* **What is being asked**:
Lines before the one containing "D1: none -> LED green (A U3/in-, K OUT)" are not wanted. Transcribe that line and all after it exactly, to the end of the entries.

────────────────

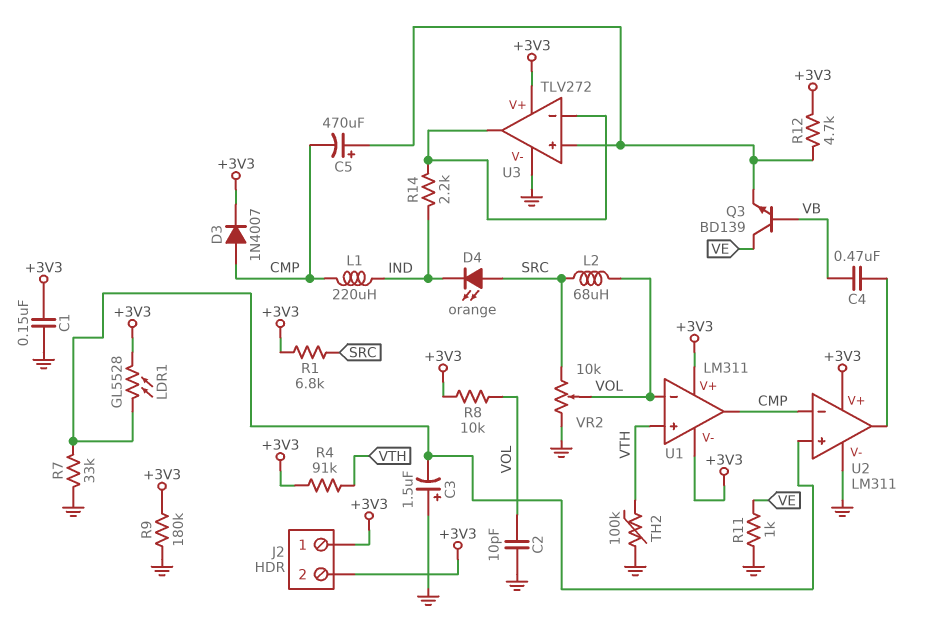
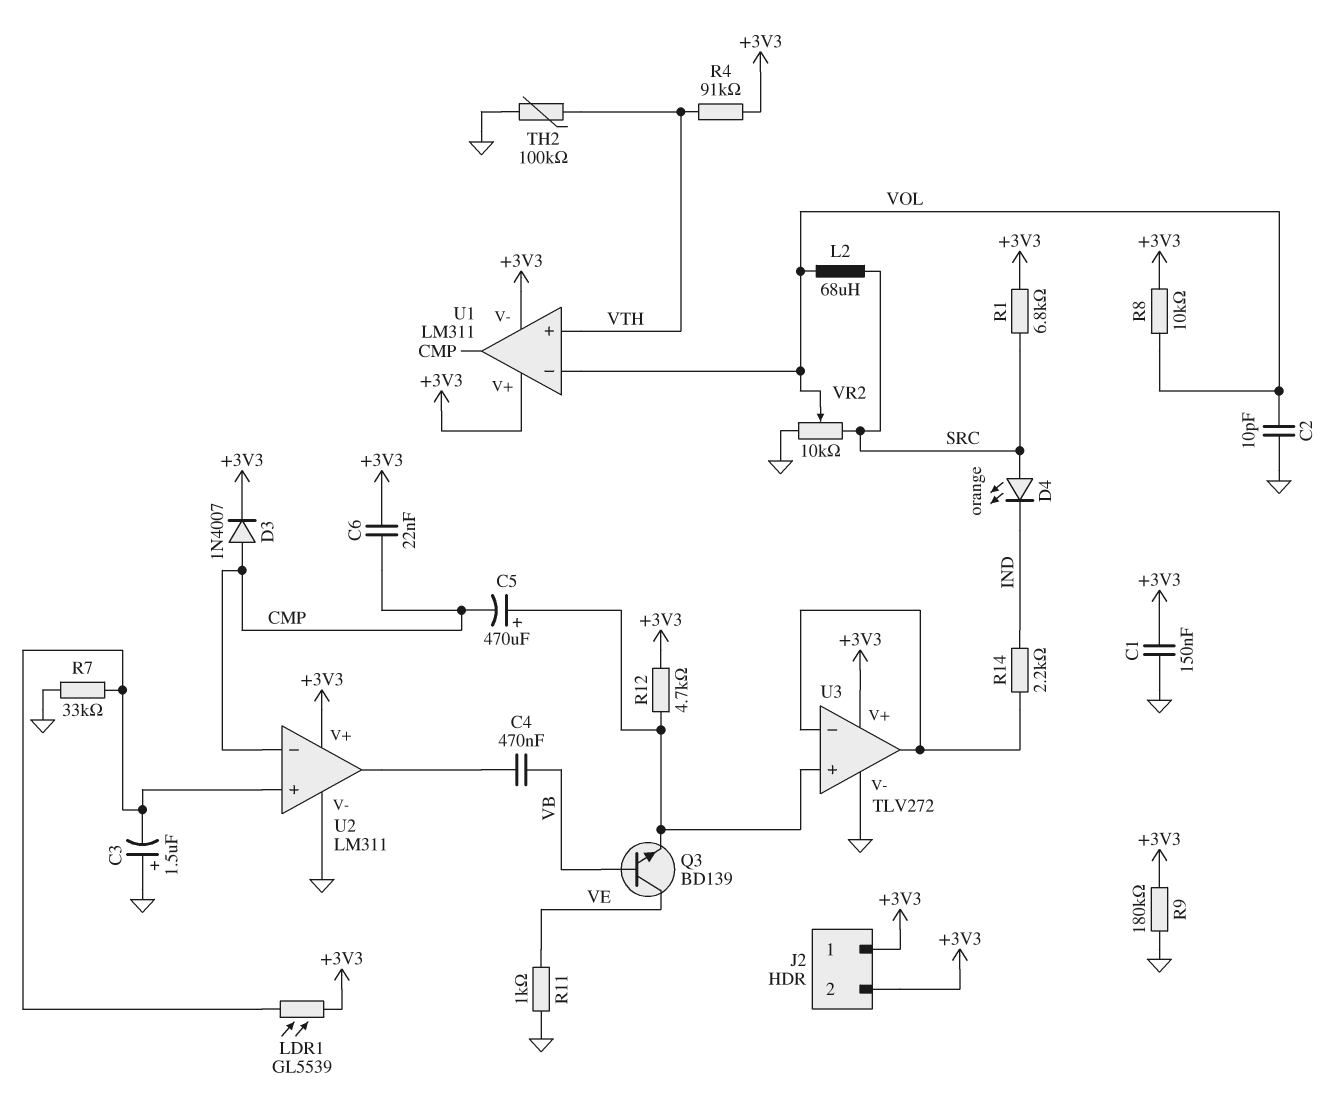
C6: none -> 22nF (+3V3, CMP)
L1: 220uH (CMP, IND) -> none
LDR1: GL5528 (+3V3, U2/in+) -> GL5539 (+3V3, U2/in+)

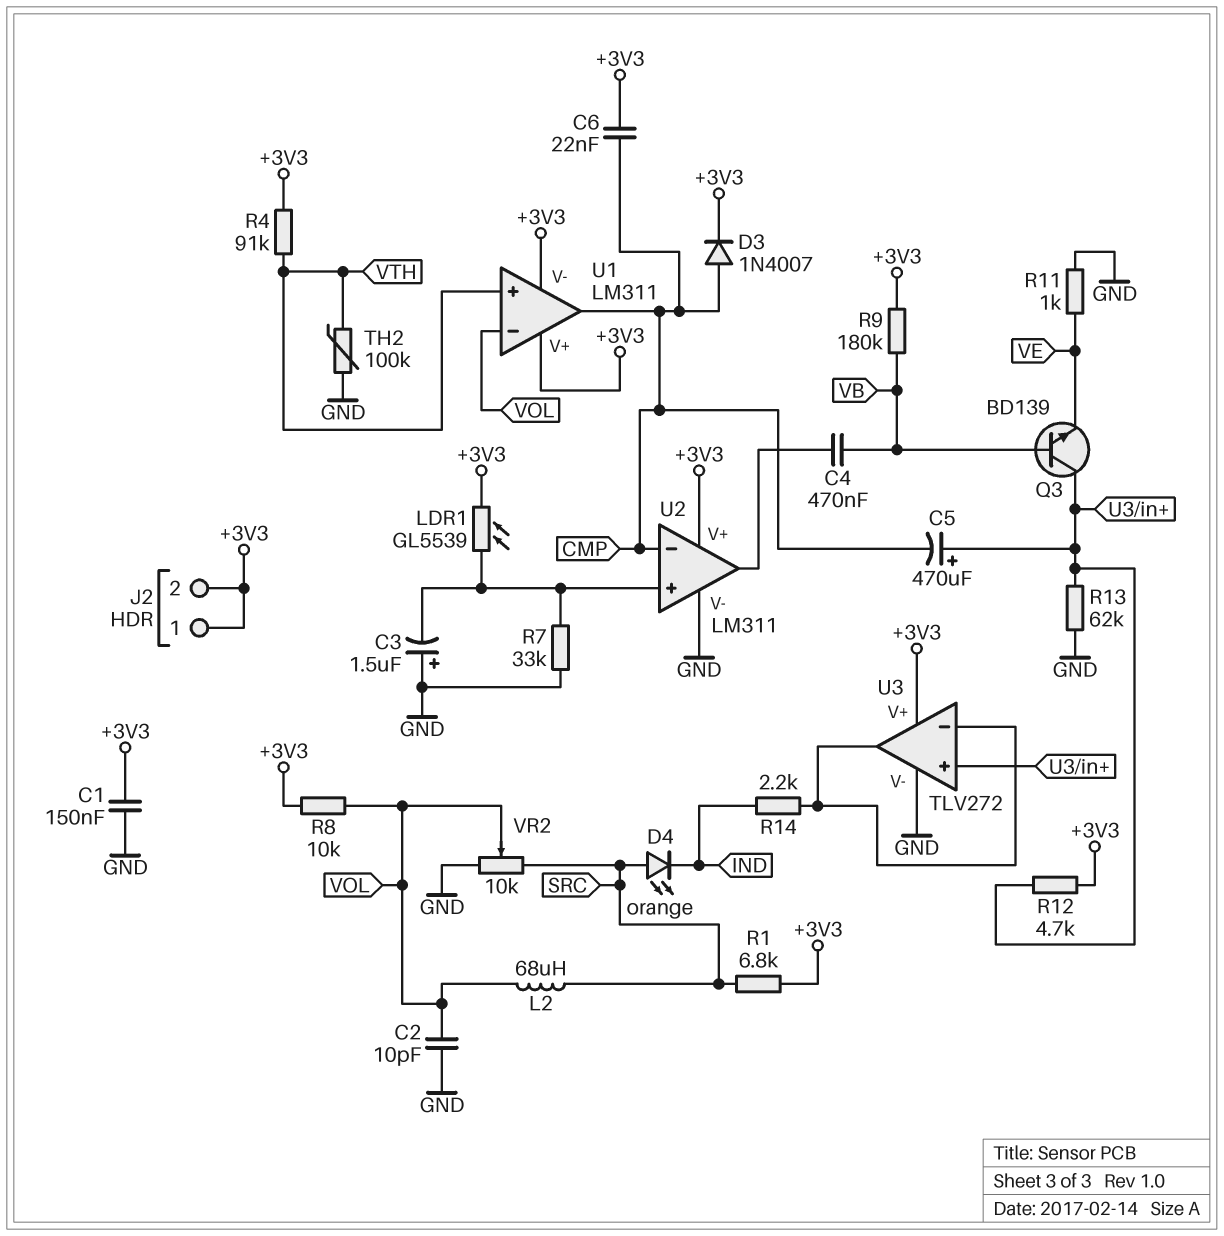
Q3: NPN BD139 (B VB, C VE, E U3/in+) -> NPN BD139 (B VB, C U3/in+, E VE)
R9: 180k (+3V3, GND) -> 180k (+3V3, VB)
R13: none -> 62k (GND, U3/in+)

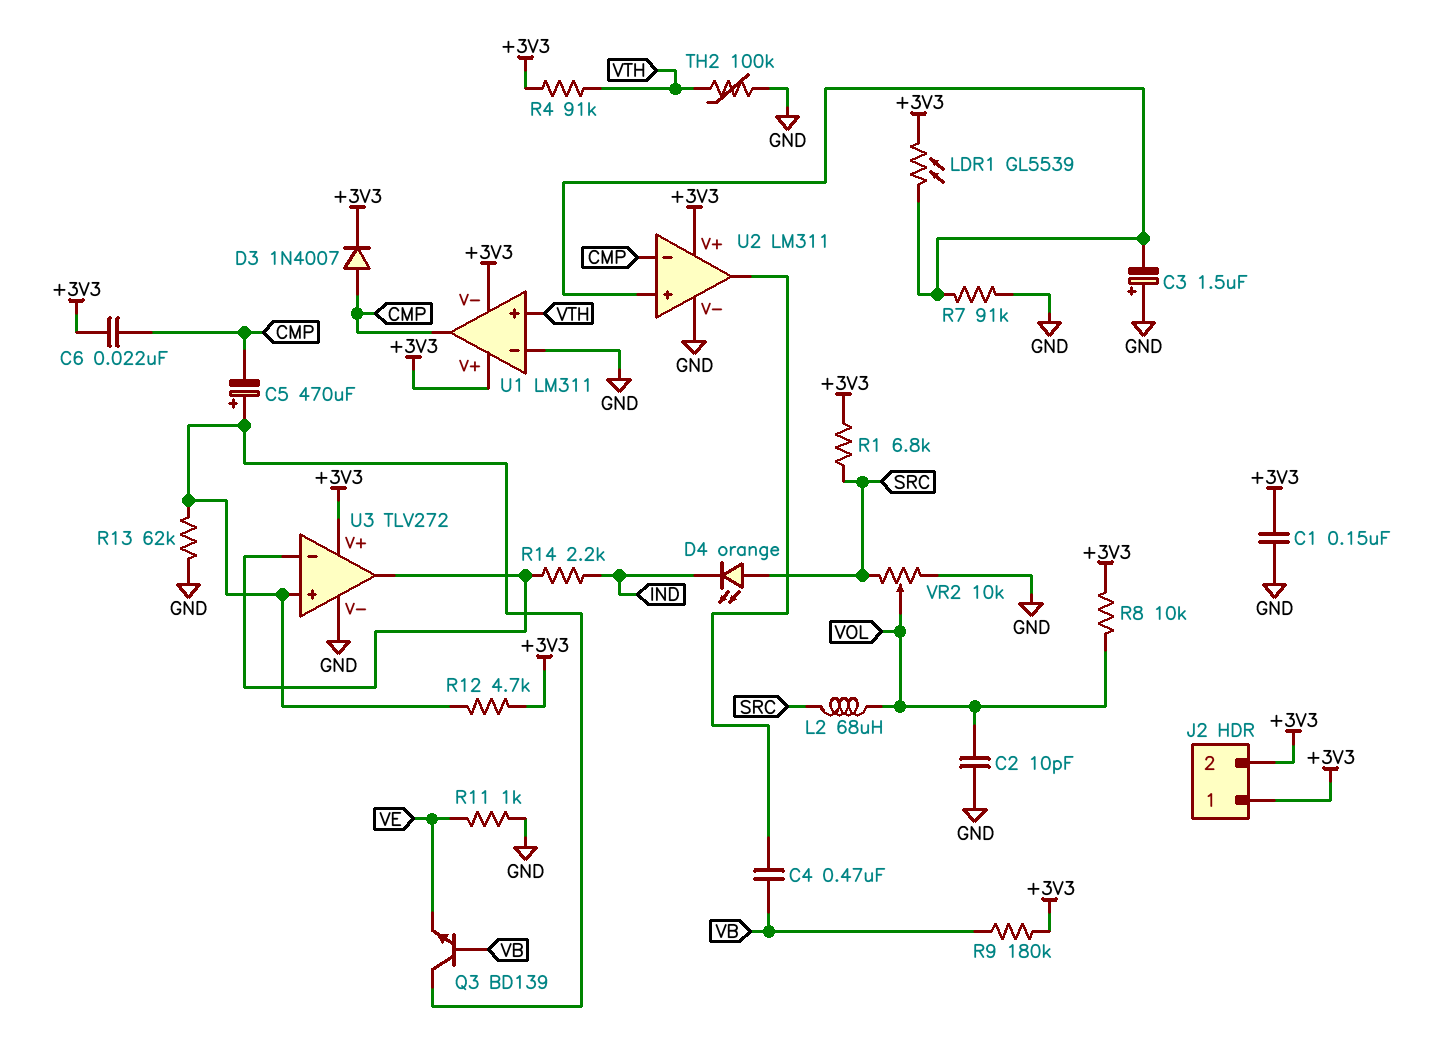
R7: 33k (GND, U2/in+) -> 91k (GND, U2/in+)
U1 pin in-: VOL -> GND

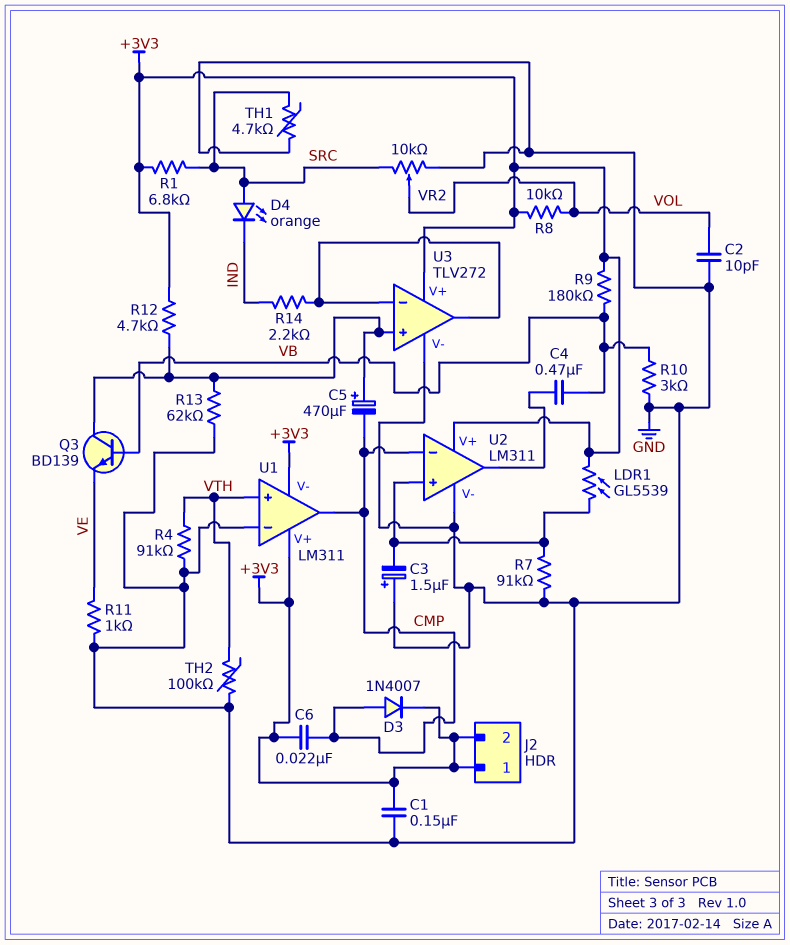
L2: 68uH (SRC, VOL) -> none
R4: 91k (+3V3, VTH) -> 91k (GND, VTH)
R10: none -> 3k (GND, VB)
TH1: none -> 4.7k (GND, SRC)

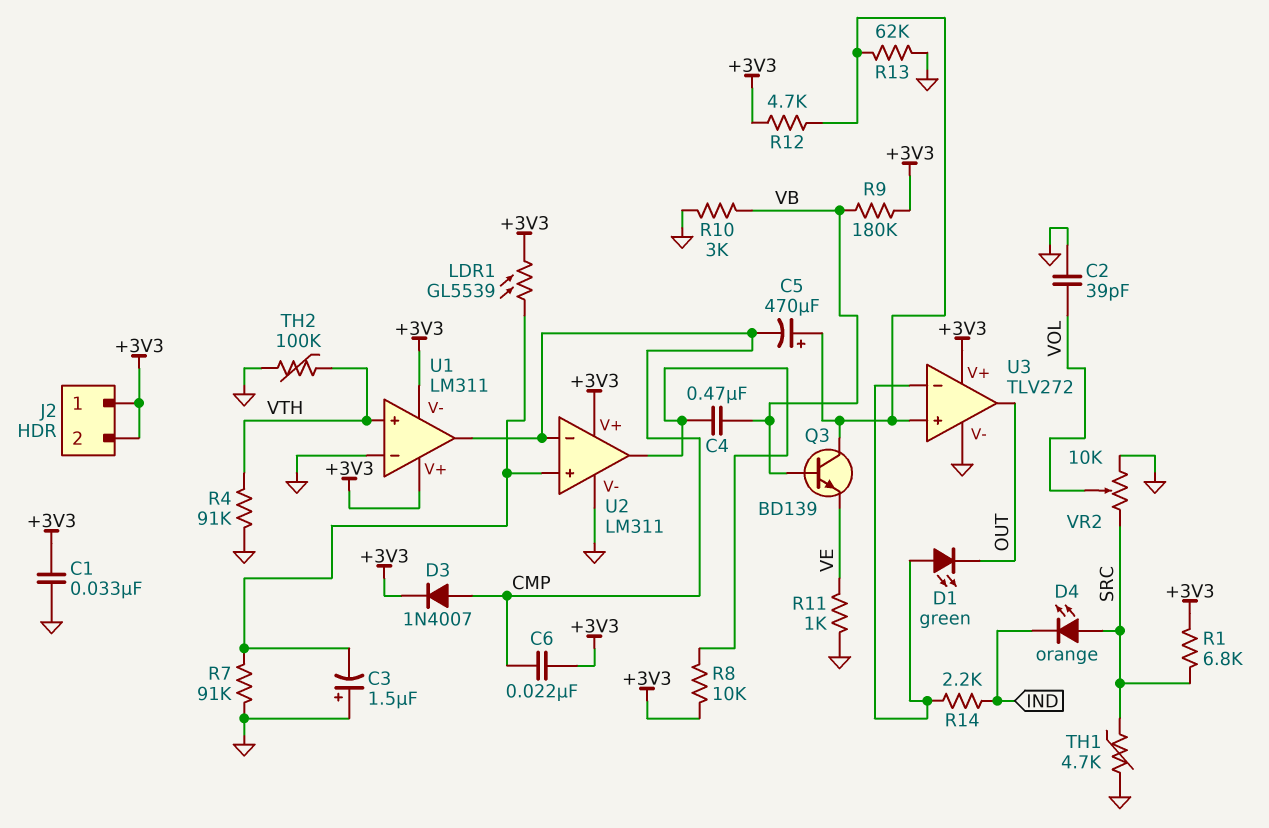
C1: 150nF (+3V3, GND) -> 33nF (+3V3, GND)
C2: 10pF (GND, VOL) -> 39pF (GND, VOL)
D1: none -> LED green (A U3/in-, K OUT)
R8: 10k (+3V3, VOL) -> 10k (+3V3, U2/out)
U3 pin out: U3/in- -> OUT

────────────────

* **Output below**:
D1: none -> LED green (A U3/in-, K OUT)
R8: 10k (+3V3, VOL) -> 10k (+3V3, U2/out)
U3 pin out: U3/in- -> OUT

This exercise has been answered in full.